** GIVEN DATA follows **
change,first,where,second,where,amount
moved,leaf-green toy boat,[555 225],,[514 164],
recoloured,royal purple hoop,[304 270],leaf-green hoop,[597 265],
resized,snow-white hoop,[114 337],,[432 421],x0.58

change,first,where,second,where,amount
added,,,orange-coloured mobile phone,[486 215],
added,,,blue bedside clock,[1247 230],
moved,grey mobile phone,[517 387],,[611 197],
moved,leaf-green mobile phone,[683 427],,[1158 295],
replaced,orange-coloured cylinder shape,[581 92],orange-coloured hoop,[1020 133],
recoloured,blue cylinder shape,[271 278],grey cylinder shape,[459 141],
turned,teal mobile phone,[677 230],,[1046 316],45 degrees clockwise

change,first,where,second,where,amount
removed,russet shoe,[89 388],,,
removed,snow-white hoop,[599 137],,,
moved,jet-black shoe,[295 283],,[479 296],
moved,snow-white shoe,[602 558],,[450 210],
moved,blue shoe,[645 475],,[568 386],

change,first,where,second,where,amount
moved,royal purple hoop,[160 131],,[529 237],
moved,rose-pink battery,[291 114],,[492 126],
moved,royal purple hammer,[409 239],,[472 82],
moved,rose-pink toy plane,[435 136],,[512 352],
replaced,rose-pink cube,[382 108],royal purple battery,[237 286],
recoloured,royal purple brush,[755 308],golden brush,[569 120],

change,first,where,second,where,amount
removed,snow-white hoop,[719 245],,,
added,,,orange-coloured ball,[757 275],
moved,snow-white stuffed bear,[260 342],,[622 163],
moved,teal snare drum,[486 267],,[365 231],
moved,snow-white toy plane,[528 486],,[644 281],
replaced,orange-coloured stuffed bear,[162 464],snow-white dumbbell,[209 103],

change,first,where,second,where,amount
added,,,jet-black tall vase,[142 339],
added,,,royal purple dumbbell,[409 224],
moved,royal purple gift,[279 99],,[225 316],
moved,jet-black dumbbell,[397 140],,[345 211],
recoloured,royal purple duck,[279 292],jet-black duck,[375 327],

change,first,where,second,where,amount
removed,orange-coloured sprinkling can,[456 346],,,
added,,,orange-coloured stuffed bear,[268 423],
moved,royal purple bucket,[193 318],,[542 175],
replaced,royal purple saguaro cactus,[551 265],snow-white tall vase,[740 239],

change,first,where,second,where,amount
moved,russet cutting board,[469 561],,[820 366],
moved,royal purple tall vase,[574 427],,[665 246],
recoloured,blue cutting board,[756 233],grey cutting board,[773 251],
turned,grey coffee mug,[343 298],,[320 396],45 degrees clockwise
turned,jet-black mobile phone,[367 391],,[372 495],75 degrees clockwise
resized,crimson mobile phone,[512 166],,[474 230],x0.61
** End of GIVEN DATA **
> WHAT YOU SHOULD DO:
A copy of each line above that holds the word "plane" is the expected answer.

> SOLUTION TO THIS PROBLEM:
moved,rose-pink toy plane,[435 136],,[512 352],
moved,snow-white toy plane,[528 486],,[644 281],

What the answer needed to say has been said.